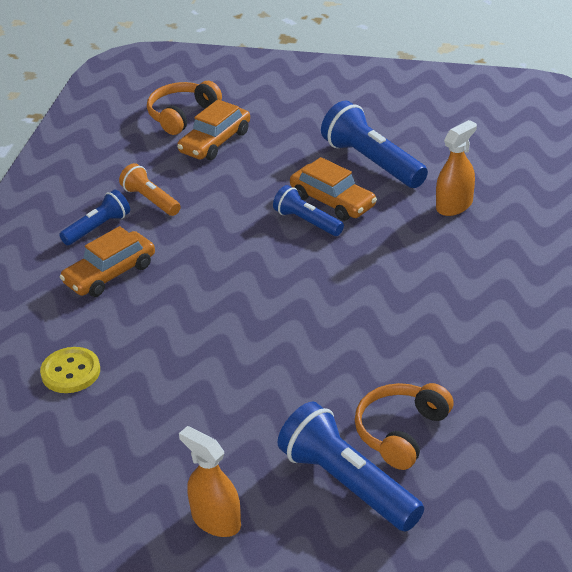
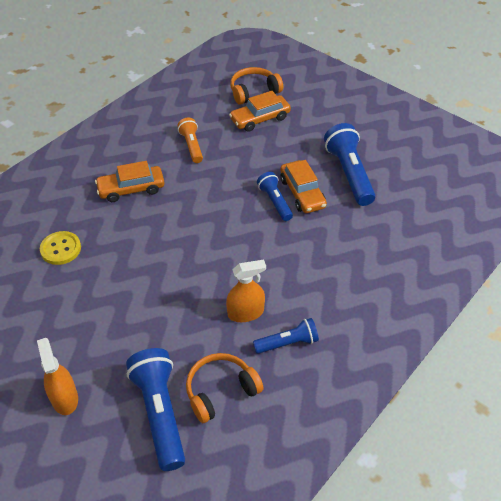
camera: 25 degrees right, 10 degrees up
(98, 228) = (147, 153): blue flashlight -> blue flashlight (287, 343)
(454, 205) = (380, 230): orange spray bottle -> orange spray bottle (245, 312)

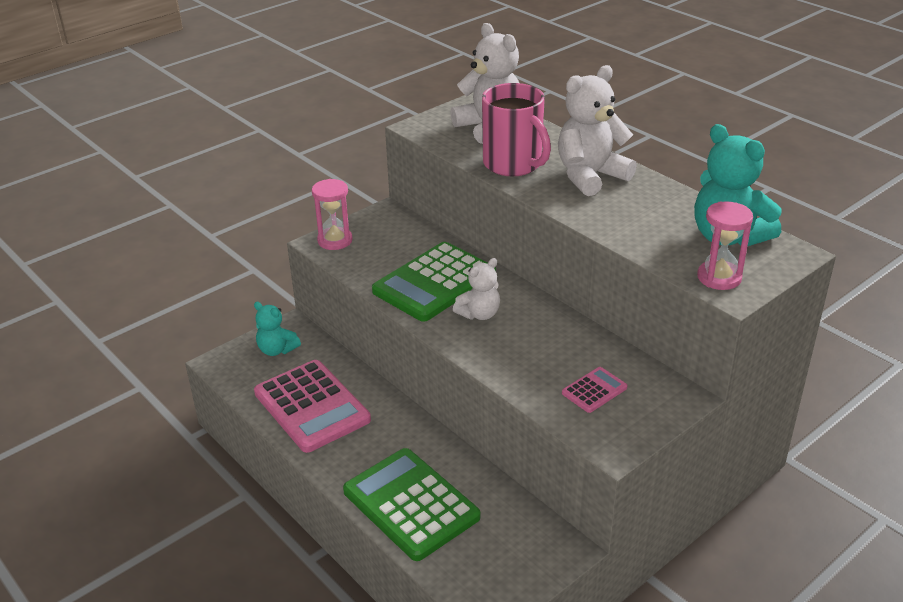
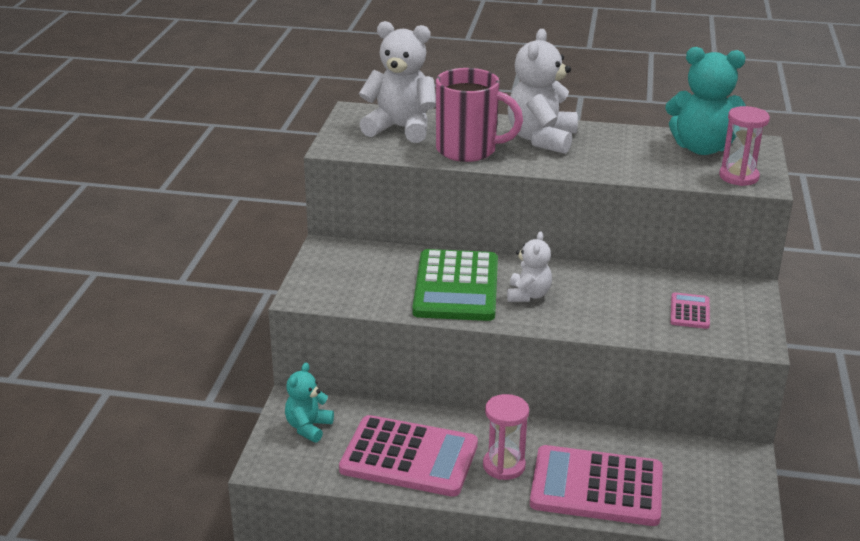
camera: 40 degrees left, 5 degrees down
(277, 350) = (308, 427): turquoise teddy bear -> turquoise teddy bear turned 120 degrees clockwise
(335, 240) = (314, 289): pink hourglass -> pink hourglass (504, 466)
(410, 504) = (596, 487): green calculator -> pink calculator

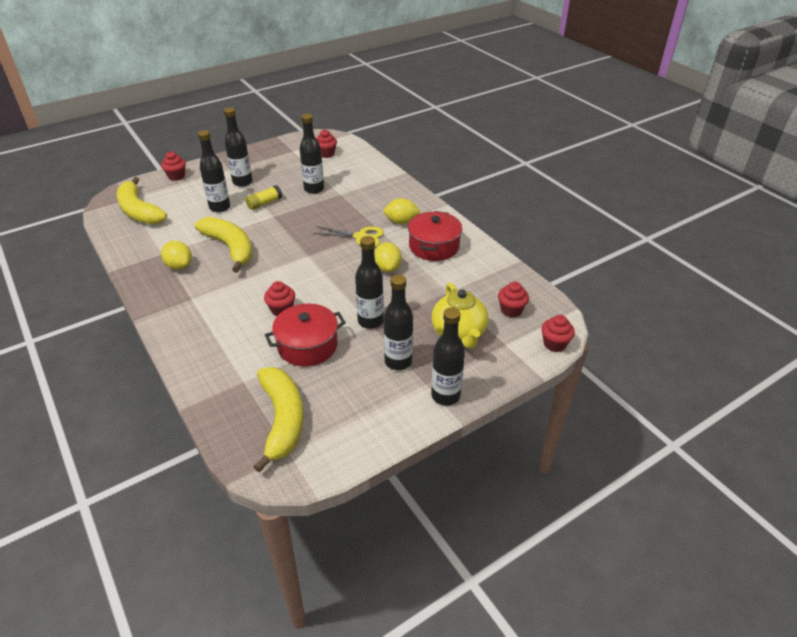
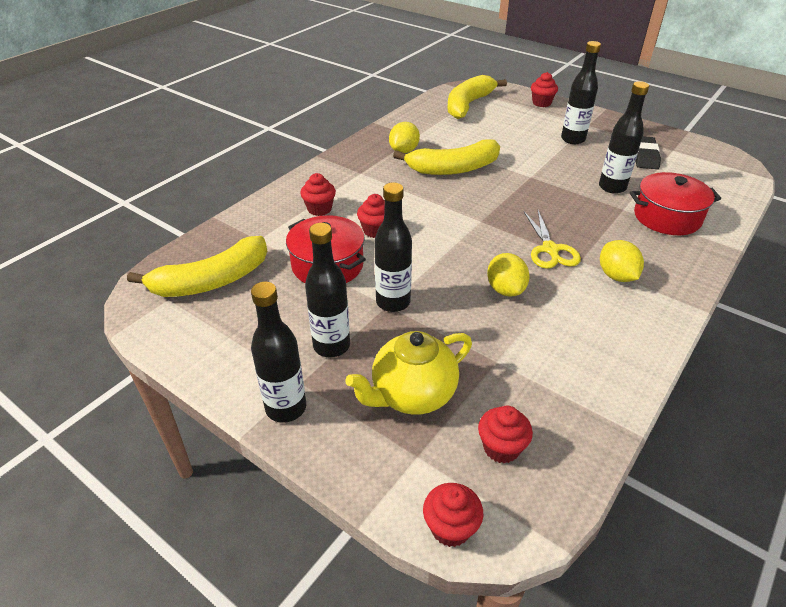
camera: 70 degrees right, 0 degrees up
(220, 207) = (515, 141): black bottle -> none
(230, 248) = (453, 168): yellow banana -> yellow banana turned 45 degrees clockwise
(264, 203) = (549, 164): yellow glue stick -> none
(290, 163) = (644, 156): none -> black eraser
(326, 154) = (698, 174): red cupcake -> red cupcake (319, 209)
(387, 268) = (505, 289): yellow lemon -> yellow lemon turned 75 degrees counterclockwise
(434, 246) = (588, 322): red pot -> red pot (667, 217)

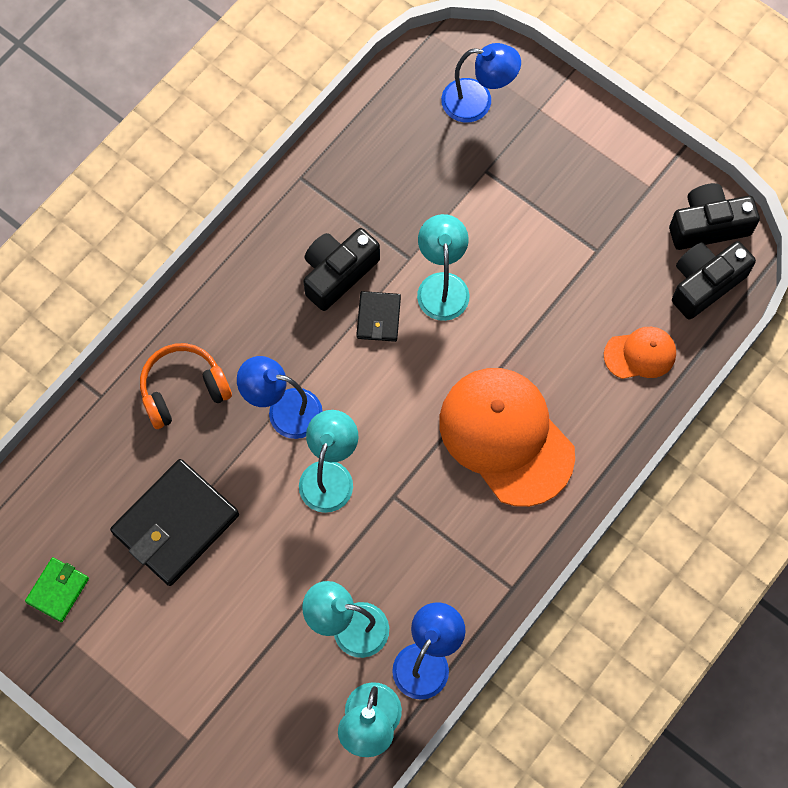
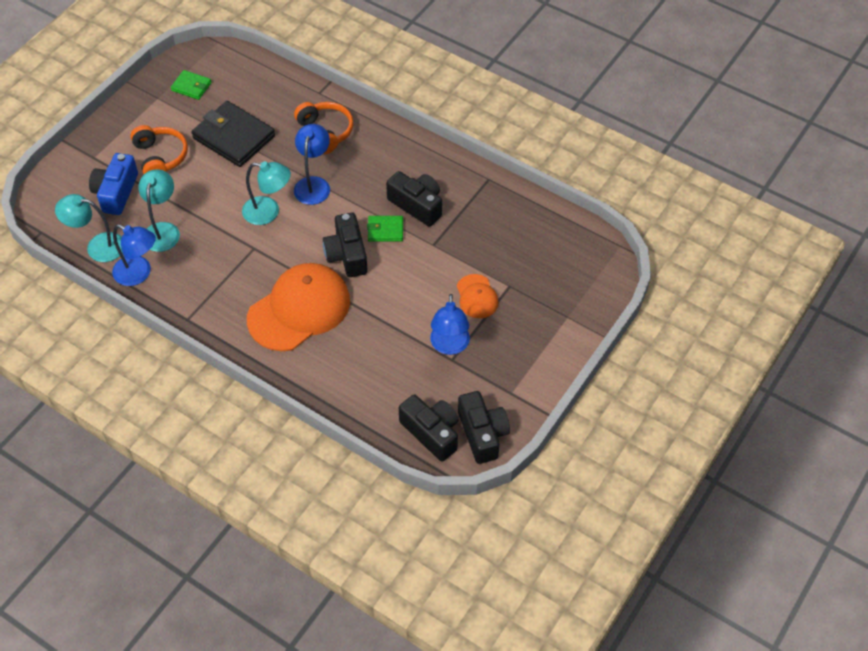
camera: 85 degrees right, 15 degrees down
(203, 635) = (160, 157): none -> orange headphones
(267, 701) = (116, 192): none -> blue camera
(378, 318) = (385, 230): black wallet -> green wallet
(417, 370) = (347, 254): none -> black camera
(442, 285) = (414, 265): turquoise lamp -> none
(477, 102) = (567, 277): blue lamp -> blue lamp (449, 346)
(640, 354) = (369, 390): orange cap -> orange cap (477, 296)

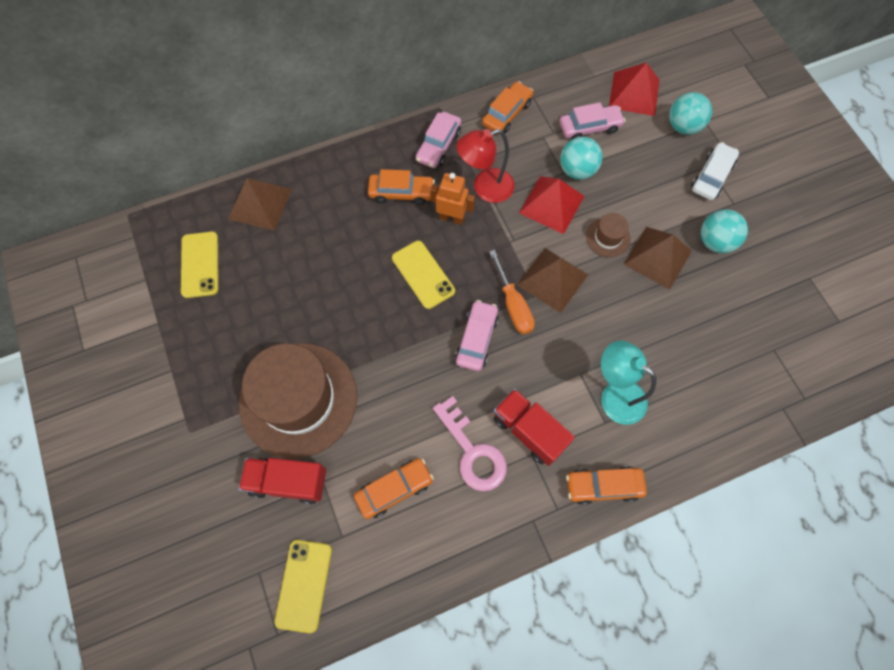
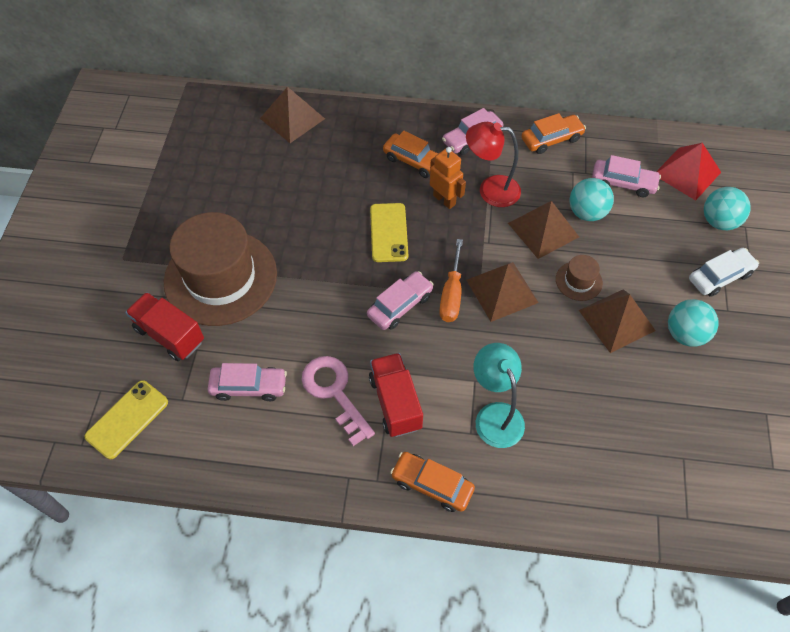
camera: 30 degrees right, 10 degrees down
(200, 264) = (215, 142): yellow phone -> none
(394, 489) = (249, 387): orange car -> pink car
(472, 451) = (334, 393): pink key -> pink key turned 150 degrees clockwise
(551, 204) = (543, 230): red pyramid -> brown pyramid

Task directions
Would you repeat, exactly and with nothing added, every line from the line containing "camera: 30 degrees right, 10 degrees down" through the last line of the records above?

Answer section
camera: 30 degrees right, 10 degrees down
(200, 264) = (215, 142): yellow phone -> none
(394, 489) = (249, 387): orange car -> pink car
(472, 451) = (334, 393): pink key -> pink key turned 150 degrees clockwise
(551, 204) = (543, 230): red pyramid -> brown pyramid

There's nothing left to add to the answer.